Scene image comparisons:
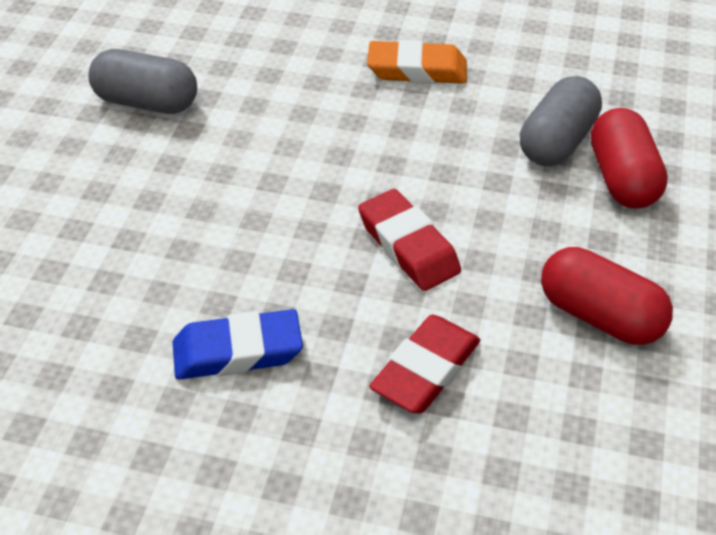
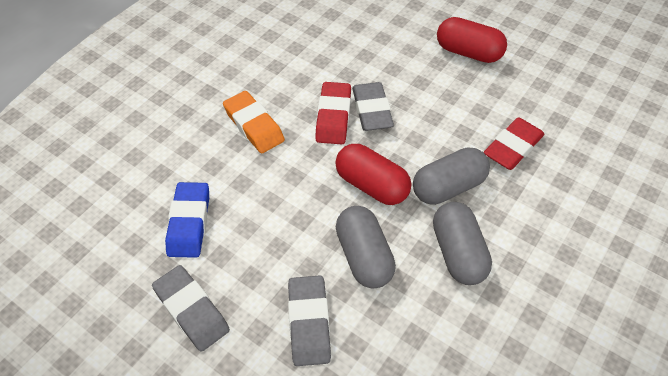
grey capsule: 2 -> 3
grey eraser: 0 -> 3

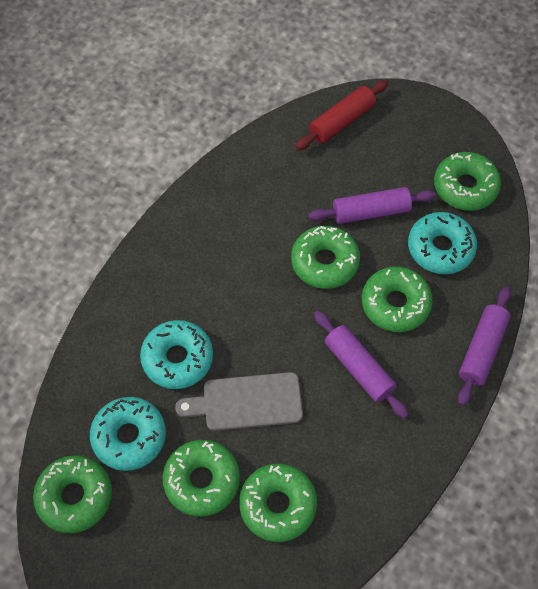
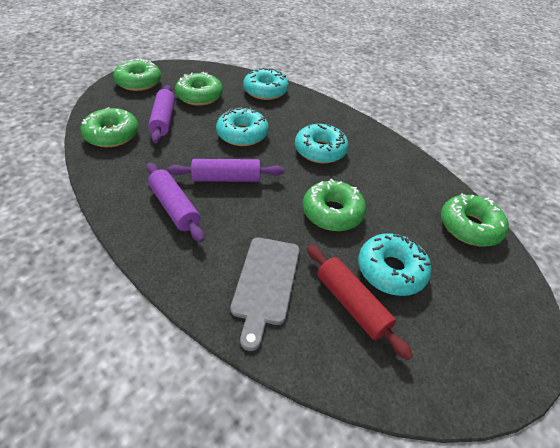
green donut: 6 -> 5
turquoise donut: 3 -> 4

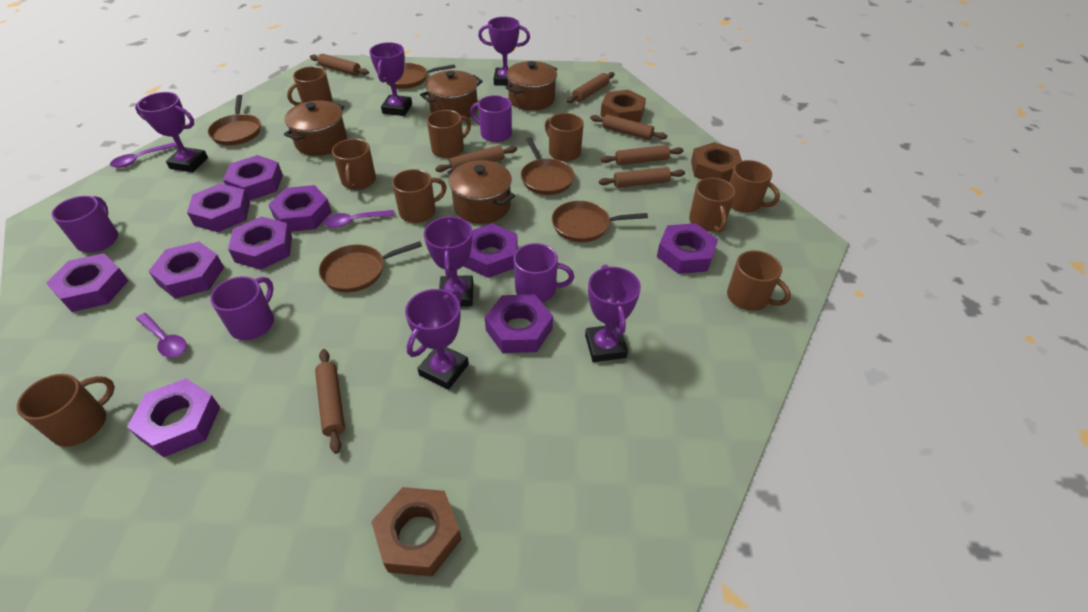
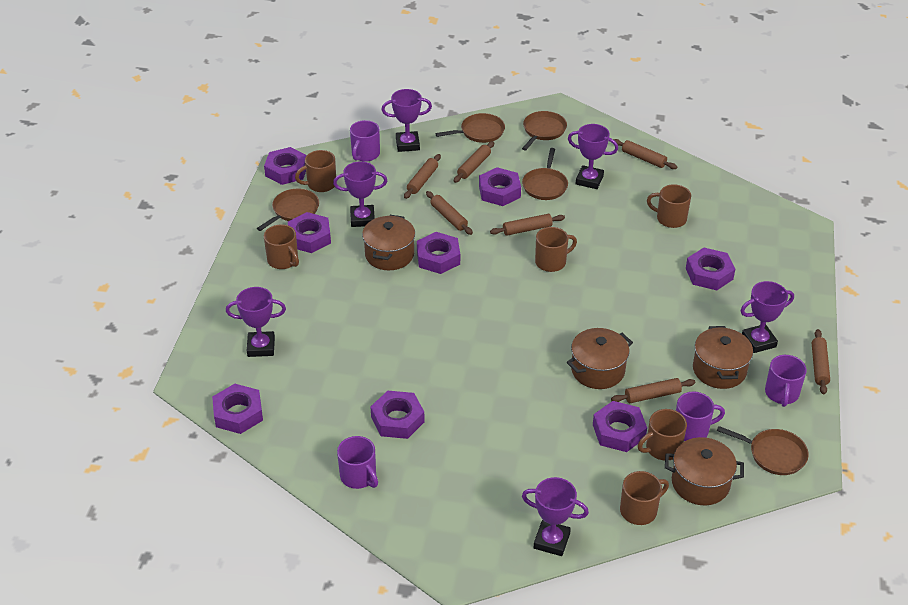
brown mug: 9 -> 6
brown nut: 3 -> 0
purple nut: 10 -> 8
purple spoon: 3 -> 0

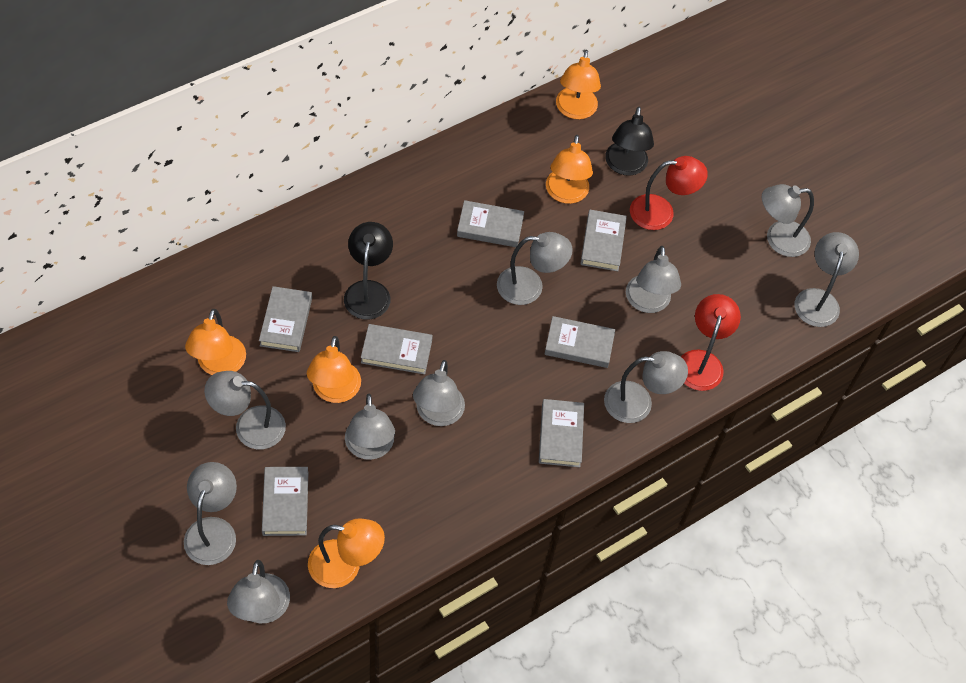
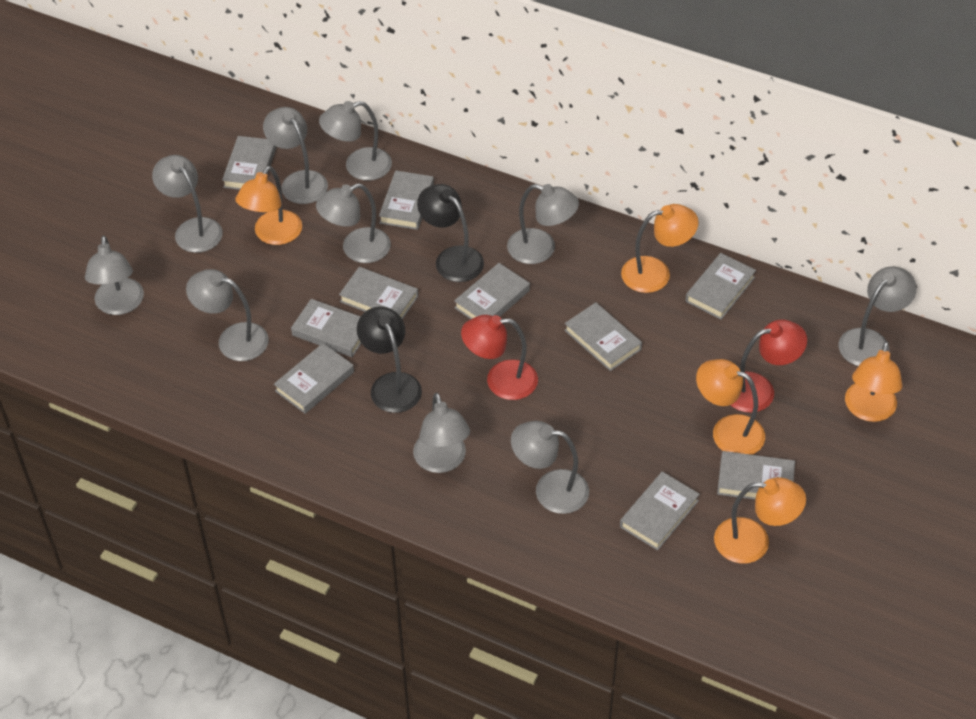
grey book: 7 -> 10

- **EXERCISE GOAL**
Keep out the pictures, and copy exactly the lines from the one that contains "turquoise donut: 3 -> 4" through the final line of the records above, both ends included.

- **EXPECTED ANSWER**
turquoise donut: 3 -> 4

brown mug: 9 -> 6
brown nut: 3 -> 0
purple nut: 10 -> 8
purple spoon: 3 -> 0

grey book: 7 -> 10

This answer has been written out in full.